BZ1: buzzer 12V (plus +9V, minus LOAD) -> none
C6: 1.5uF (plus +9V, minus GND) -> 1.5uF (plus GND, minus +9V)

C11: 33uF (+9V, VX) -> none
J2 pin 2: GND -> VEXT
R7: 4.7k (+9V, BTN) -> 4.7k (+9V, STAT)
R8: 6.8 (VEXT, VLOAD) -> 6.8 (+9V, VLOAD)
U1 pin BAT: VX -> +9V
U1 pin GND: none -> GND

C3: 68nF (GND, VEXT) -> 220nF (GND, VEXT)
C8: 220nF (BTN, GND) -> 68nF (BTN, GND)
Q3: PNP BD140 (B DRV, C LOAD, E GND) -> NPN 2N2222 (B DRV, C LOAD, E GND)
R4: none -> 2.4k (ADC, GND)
──────
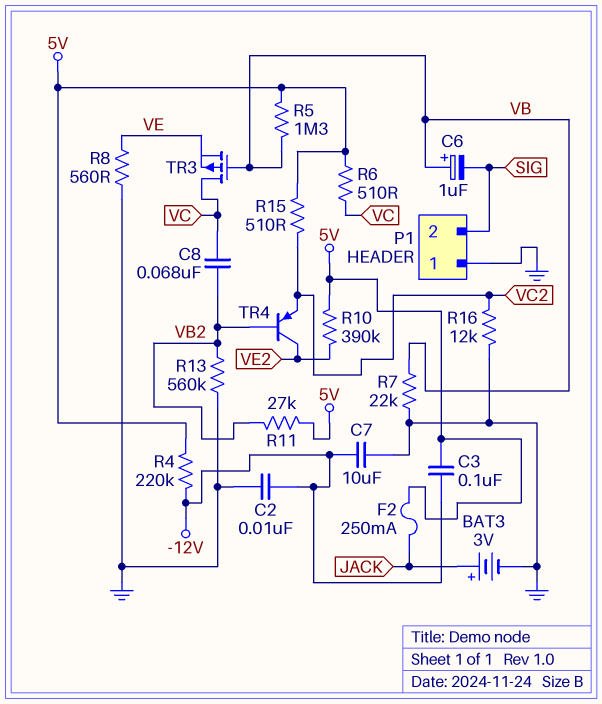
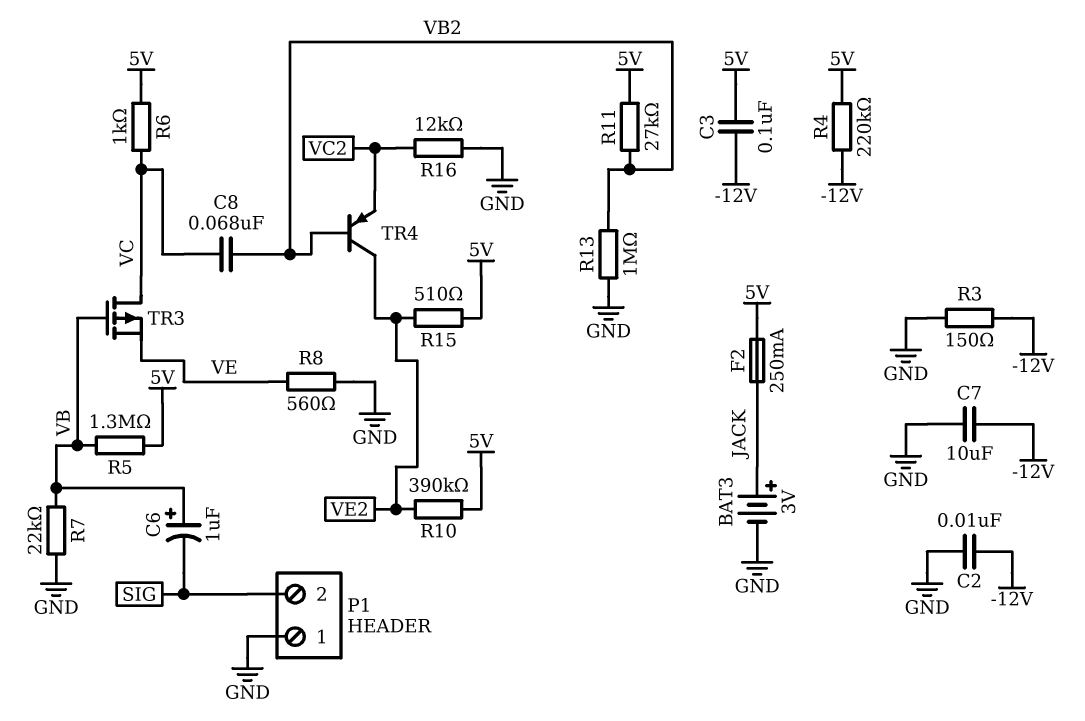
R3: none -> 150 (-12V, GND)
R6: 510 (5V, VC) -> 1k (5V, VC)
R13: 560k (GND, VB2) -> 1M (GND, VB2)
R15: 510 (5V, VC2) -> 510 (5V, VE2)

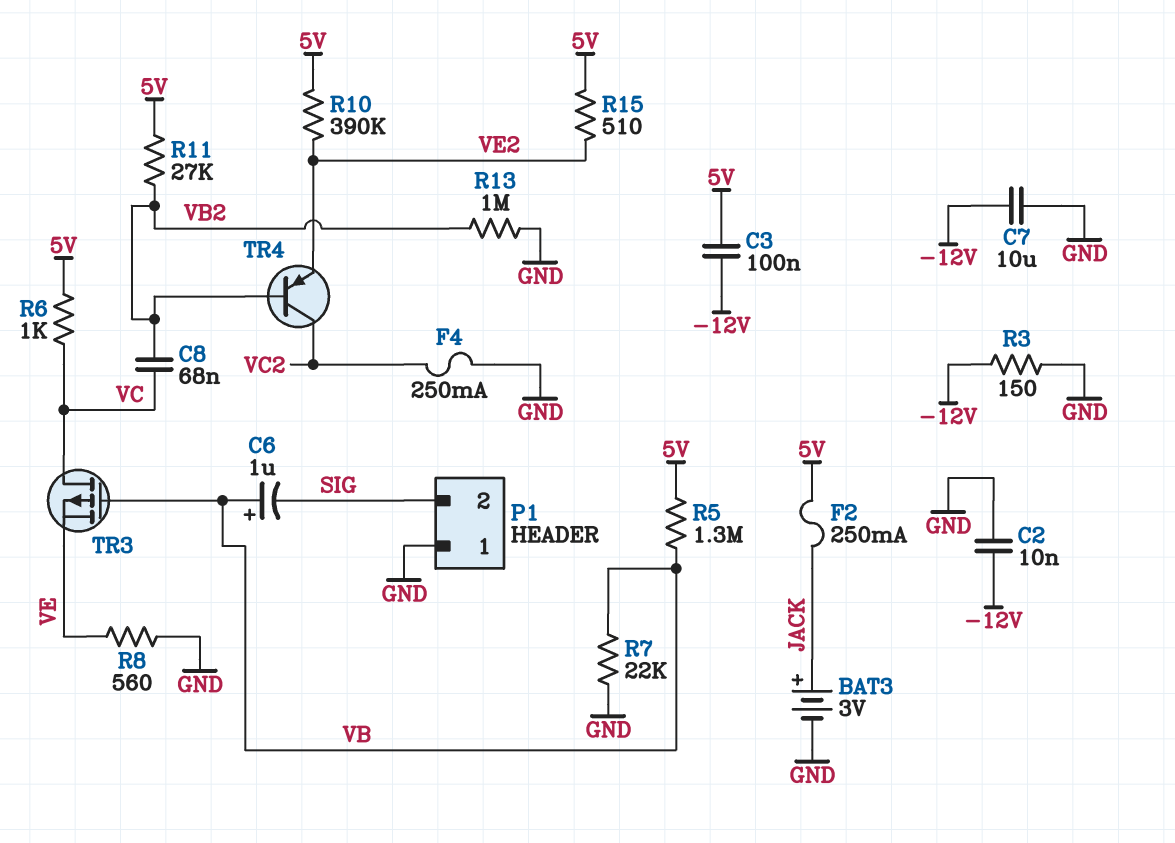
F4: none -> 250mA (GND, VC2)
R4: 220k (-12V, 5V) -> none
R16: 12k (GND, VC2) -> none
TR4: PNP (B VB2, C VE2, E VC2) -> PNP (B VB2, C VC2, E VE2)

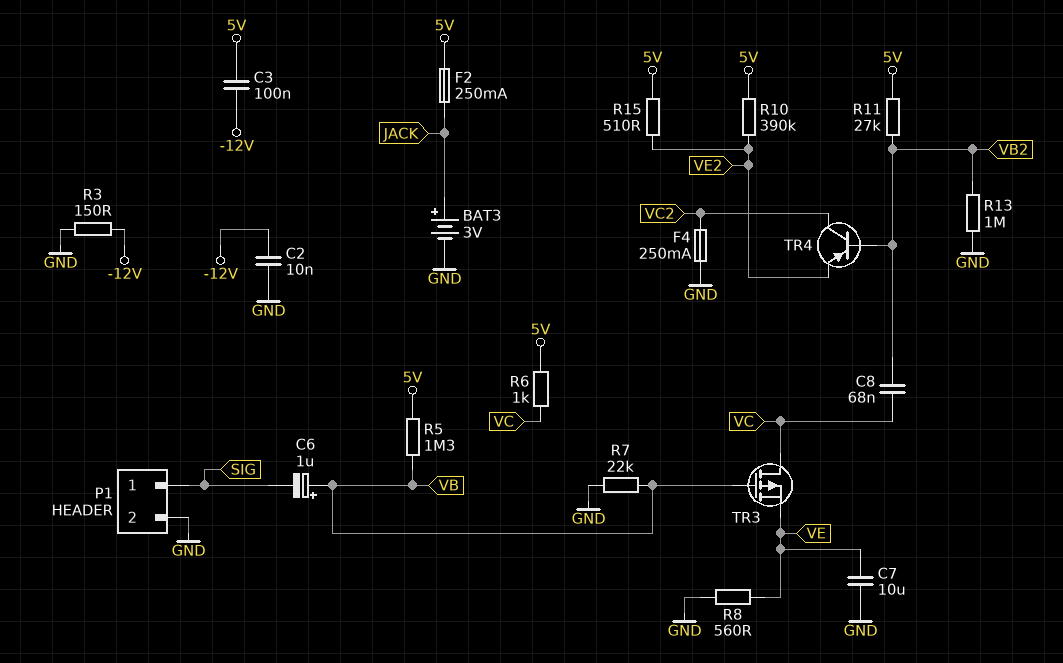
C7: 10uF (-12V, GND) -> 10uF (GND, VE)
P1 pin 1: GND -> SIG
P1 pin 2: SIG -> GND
──────
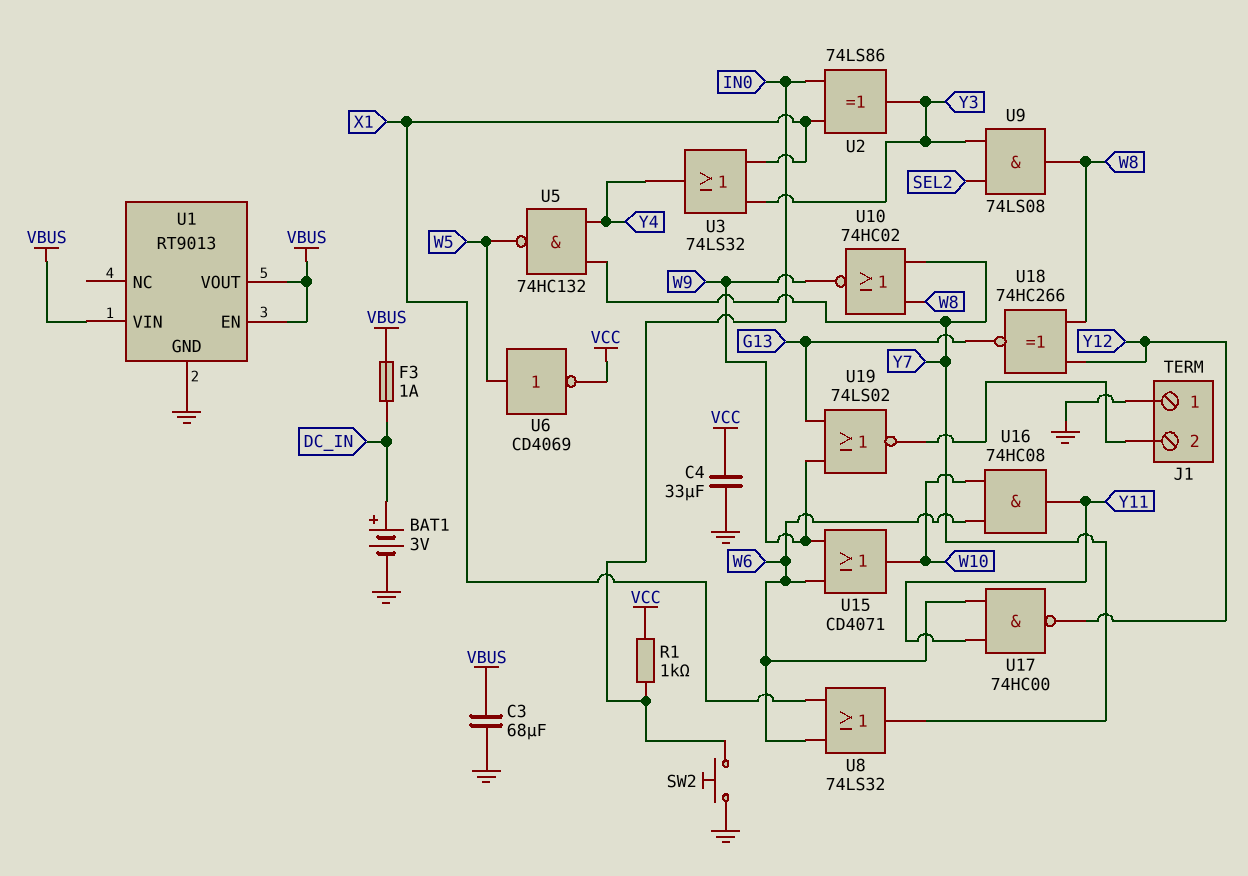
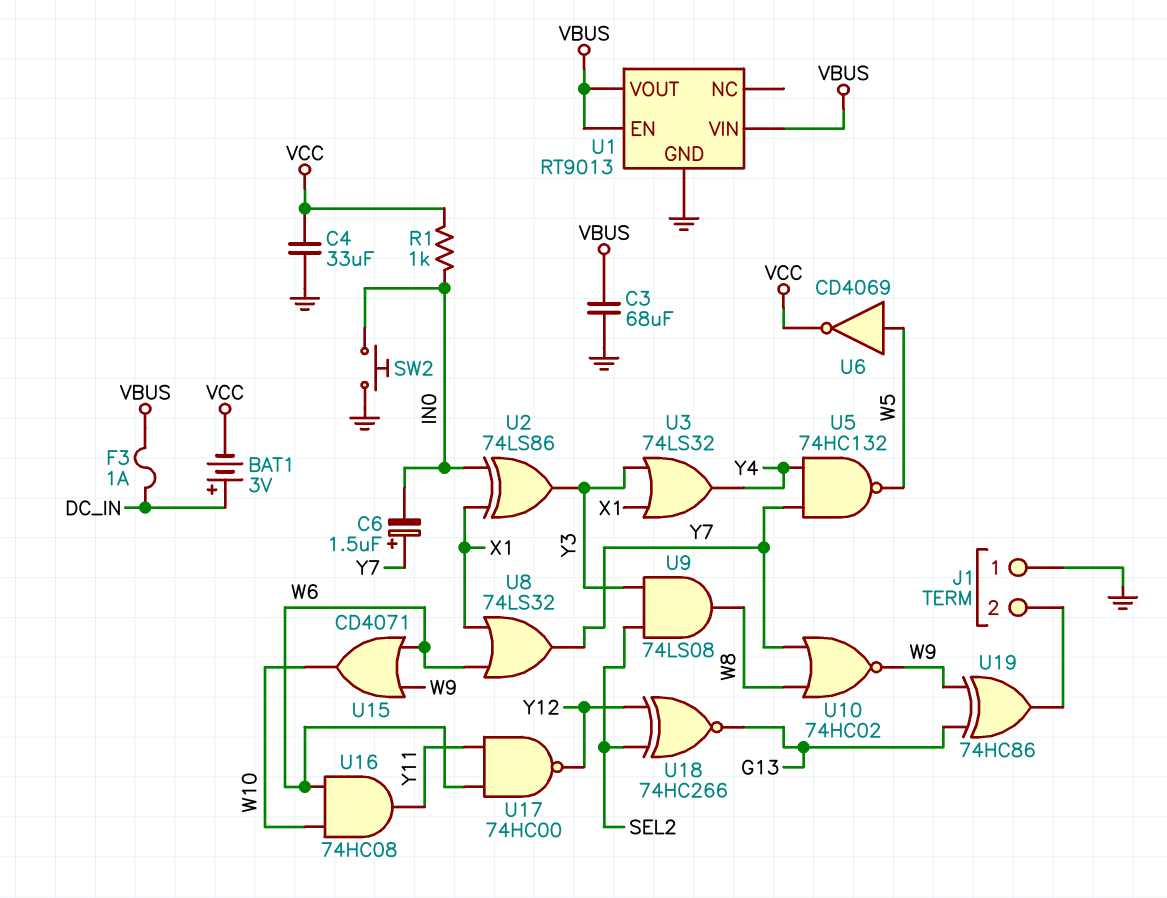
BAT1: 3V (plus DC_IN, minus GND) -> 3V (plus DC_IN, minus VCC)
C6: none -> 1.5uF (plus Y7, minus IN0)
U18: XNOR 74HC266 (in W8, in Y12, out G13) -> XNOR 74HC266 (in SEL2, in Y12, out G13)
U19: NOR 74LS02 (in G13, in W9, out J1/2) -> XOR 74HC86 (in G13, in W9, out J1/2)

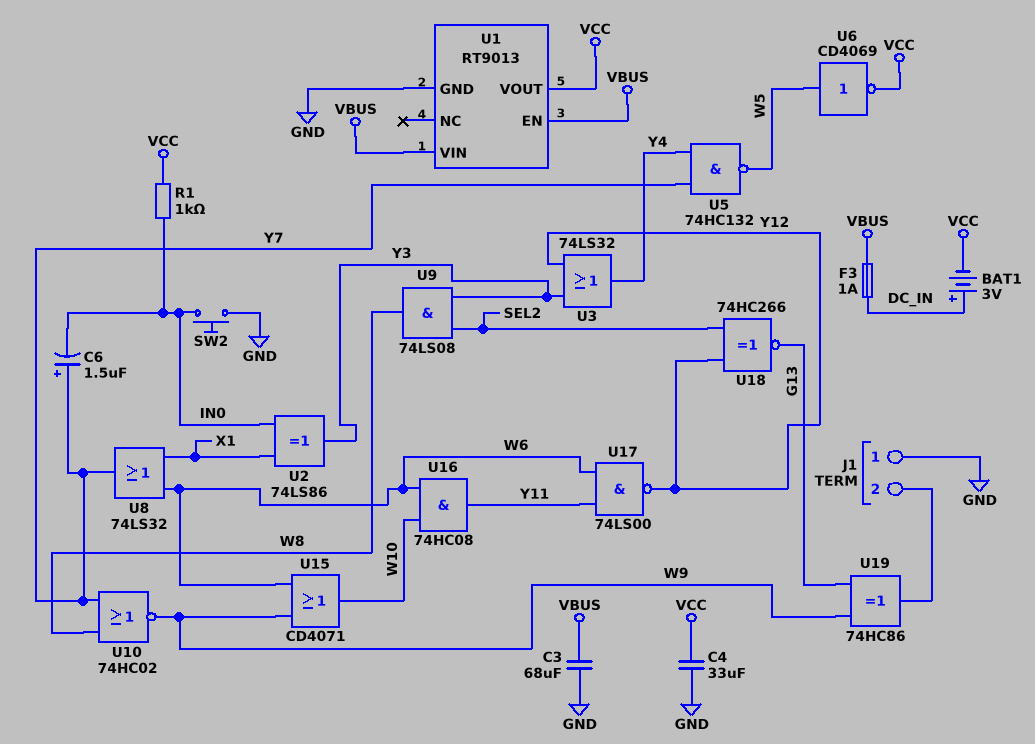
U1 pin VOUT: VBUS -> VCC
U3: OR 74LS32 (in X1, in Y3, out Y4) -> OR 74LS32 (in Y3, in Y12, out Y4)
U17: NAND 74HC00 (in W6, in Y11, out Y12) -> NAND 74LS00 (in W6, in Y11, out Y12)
──────
Exercise objective: From the records above, transcribe without alteration every line from the one with "U3: OR 74LS32" to the one with "U17: NAND 74HC00", inclusive.

Answer space:
U3: OR 74LS32 (in X1, in Y3, out Y4) -> OR 74LS32 (in Y3, in Y12, out Y4)
U17: NAND 74HC00 (in W6, in Y11, out Y12) -> NAND 74LS00 (in W6, in Y11, out Y12)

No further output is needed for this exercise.